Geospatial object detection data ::
▬▬▬

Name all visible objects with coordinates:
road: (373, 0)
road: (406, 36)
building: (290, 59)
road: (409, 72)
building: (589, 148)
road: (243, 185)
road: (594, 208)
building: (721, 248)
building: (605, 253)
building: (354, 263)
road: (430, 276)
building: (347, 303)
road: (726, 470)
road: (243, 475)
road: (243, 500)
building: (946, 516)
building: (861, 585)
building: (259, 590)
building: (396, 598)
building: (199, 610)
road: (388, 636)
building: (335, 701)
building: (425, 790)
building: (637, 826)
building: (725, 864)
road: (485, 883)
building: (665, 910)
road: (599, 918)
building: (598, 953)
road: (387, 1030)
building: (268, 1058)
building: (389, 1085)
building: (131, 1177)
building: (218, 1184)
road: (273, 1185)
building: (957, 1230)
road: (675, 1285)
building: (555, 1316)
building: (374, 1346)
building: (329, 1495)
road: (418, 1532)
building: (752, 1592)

▬▬▬

TASK TO CARRY OUT ::
Reply with the complete records, restated exactly.

RESPONSE TO THE TASK ::
Name all visible objects with coordinates:
road: (373, 0)
road: (406, 36)
building: (290, 59)
road: (409, 72)
building: (589, 148)
road: (243, 185)
road: (594, 208)
building: (721, 248)
building: (605, 253)
building: (354, 263)
road: (430, 276)
building: (347, 303)
road: (726, 470)
road: (243, 475)
road: (243, 500)
building: (946, 516)
building: (861, 585)
building: (259, 590)
building: (396, 598)
building: (199, 610)
road: (388, 636)
building: (335, 701)
building: (425, 790)
building: (637, 826)
building: (725, 864)
road: (485, 883)
building: (665, 910)
road: (599, 918)
building: (598, 953)
road: (387, 1030)
building: (268, 1058)
building: (389, 1085)
building: (131, 1177)
building: (218, 1184)
road: (273, 1185)
building: (957, 1230)
road: (675, 1285)
building: (555, 1316)
building: (374, 1346)
building: (329, 1495)
road: (418, 1532)
building: (752, 1592)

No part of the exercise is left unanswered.